__Task instructions__:
Using the records below, give again exactly the lines from the line that contains "white cup: 9 -> 6" through the line that contains "purple bucket: 3 -> 1", both ends included, and only those.

Stored items from a collection:
********************
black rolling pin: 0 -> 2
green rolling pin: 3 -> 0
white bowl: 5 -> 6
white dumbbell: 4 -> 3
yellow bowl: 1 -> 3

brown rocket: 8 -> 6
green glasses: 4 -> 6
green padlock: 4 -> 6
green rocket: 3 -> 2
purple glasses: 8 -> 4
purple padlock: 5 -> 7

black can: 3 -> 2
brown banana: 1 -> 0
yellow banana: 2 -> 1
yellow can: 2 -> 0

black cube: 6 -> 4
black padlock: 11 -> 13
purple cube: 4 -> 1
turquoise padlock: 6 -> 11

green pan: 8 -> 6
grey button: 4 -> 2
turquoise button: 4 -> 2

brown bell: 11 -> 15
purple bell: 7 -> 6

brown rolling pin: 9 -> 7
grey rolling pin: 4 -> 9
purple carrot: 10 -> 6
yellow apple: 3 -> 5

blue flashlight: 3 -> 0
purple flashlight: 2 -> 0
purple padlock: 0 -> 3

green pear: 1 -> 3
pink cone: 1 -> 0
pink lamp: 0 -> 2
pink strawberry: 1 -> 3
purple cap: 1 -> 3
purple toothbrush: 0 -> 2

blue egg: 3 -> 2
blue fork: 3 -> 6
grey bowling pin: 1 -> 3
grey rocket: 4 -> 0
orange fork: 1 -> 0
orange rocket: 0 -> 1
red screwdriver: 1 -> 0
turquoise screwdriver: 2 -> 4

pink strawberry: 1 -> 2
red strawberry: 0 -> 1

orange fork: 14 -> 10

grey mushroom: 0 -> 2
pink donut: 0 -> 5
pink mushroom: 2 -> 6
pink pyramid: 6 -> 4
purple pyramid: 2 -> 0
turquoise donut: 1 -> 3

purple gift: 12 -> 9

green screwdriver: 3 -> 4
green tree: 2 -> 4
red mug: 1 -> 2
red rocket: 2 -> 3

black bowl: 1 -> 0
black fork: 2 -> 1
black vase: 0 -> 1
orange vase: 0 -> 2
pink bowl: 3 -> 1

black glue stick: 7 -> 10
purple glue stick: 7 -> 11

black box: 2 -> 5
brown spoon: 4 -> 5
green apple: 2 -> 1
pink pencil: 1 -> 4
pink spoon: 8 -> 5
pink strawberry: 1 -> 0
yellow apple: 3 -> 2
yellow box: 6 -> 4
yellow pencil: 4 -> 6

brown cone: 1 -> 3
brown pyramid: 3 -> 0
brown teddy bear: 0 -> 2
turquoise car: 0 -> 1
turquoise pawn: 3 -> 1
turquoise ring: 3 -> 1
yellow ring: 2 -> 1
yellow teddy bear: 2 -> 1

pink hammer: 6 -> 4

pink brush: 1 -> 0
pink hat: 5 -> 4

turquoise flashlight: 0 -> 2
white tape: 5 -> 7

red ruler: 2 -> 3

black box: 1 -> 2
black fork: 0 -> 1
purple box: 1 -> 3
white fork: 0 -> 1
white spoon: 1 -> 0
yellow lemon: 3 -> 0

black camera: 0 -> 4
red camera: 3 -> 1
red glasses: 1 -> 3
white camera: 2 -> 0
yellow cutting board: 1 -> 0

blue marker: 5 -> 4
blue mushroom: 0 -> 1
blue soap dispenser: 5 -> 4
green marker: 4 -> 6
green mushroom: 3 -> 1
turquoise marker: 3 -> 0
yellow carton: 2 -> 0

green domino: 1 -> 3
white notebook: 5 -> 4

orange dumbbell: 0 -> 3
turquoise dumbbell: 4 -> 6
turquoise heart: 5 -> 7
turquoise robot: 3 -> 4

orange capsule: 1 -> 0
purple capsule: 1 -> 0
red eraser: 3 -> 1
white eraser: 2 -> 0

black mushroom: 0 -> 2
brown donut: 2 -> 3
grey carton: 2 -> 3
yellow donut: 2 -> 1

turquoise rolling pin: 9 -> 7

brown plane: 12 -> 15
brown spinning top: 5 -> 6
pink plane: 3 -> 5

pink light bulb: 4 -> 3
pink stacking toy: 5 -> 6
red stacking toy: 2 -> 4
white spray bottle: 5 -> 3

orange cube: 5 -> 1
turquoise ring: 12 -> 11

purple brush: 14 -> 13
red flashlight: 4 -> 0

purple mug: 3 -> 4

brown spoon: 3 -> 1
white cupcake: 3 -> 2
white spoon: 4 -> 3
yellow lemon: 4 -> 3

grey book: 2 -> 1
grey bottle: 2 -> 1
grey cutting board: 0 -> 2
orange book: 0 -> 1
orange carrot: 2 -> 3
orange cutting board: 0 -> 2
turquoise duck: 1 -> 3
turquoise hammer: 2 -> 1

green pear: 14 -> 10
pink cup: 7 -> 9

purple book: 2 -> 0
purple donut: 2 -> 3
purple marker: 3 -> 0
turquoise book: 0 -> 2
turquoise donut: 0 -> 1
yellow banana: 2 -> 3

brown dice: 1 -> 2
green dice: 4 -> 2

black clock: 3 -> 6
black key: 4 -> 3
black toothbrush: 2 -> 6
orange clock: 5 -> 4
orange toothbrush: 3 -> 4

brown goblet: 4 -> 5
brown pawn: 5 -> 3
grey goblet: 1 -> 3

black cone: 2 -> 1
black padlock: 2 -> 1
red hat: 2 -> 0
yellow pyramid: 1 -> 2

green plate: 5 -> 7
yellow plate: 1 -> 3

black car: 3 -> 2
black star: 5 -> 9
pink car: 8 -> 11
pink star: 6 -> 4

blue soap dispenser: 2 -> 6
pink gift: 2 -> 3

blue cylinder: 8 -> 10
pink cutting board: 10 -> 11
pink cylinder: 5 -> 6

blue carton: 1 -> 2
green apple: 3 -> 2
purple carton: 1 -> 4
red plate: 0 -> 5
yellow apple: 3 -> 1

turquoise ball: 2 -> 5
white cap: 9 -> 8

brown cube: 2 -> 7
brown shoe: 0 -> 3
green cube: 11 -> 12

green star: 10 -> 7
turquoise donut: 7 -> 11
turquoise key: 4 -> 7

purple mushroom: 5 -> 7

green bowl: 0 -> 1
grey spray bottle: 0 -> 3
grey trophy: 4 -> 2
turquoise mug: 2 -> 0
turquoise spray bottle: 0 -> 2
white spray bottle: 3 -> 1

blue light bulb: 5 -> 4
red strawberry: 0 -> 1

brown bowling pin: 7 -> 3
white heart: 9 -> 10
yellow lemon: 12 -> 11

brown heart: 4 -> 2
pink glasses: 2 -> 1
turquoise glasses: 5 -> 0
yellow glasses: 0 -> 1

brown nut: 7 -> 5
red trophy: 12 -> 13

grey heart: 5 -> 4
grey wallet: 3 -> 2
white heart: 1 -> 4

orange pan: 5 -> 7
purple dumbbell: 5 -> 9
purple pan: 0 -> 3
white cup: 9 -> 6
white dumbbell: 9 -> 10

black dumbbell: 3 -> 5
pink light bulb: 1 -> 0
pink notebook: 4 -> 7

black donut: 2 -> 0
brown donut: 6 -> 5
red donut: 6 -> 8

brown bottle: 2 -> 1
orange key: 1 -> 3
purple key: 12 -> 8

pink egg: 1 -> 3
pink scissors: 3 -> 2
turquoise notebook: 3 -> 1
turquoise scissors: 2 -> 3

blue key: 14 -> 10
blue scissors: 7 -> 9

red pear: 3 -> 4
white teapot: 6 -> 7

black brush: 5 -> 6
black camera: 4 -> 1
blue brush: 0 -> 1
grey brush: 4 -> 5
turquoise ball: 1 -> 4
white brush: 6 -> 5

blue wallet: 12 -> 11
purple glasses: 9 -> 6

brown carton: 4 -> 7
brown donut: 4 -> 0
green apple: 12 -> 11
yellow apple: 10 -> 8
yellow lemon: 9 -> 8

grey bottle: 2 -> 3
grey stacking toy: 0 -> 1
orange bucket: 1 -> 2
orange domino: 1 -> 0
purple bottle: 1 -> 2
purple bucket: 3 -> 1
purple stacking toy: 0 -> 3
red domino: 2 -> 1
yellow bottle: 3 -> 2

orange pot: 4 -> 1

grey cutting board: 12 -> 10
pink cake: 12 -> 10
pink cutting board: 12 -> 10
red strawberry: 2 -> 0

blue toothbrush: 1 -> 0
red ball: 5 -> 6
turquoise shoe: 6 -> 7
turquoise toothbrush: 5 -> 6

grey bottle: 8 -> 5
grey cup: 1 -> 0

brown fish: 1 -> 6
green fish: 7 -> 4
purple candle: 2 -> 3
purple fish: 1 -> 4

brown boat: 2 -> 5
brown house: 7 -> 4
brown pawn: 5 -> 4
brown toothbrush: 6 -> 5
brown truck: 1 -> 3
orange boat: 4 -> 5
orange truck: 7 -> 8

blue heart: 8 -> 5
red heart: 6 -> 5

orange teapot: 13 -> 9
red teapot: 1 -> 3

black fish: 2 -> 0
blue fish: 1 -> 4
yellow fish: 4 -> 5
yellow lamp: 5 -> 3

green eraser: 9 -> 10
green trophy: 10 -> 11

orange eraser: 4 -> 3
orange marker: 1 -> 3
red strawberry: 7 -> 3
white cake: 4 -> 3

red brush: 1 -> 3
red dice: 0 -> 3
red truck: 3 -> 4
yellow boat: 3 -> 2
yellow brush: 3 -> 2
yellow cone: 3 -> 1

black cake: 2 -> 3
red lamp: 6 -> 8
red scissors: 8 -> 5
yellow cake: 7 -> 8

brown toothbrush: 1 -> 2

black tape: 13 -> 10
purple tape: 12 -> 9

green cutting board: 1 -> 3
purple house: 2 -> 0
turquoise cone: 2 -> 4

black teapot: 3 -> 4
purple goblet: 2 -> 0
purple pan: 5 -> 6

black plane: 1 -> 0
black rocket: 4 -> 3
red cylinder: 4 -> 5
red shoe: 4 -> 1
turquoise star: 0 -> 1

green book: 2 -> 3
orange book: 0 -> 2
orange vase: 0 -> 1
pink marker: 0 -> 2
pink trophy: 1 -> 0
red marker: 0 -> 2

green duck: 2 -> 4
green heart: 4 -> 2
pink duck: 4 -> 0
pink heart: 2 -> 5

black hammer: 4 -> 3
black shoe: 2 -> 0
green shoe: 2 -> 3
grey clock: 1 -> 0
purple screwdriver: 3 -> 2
********************
__Your solution__:
white cup: 9 -> 6
white dumbbell: 9 -> 10

black dumbbell: 3 -> 5
pink light bulb: 1 -> 0
pink notebook: 4 -> 7

black donut: 2 -> 0
brown donut: 6 -> 5
red donut: 6 -> 8

brown bottle: 2 -> 1
orange key: 1 -> 3
purple key: 12 -> 8

pink egg: 1 -> 3
pink scissors: 3 -> 2
turquoise notebook: 3 -> 1
turquoise scissors: 2 -> 3

blue key: 14 -> 10
blue scissors: 7 -> 9

red pear: 3 -> 4
white teapot: 6 -> 7

black brush: 5 -> 6
black camera: 4 -> 1
blue brush: 0 -> 1
grey brush: 4 -> 5
turquoise ball: 1 -> 4
white brush: 6 -> 5

blue wallet: 12 -> 11
purple glasses: 9 -> 6

brown carton: 4 -> 7
brown donut: 4 -> 0
green apple: 12 -> 11
yellow apple: 10 -> 8
yellow lemon: 9 -> 8

grey bottle: 2 -> 3
grey stacking toy: 0 -> 1
orange bucket: 1 -> 2
orange domino: 1 -> 0
purple bottle: 1 -> 2
purple bucket: 3 -> 1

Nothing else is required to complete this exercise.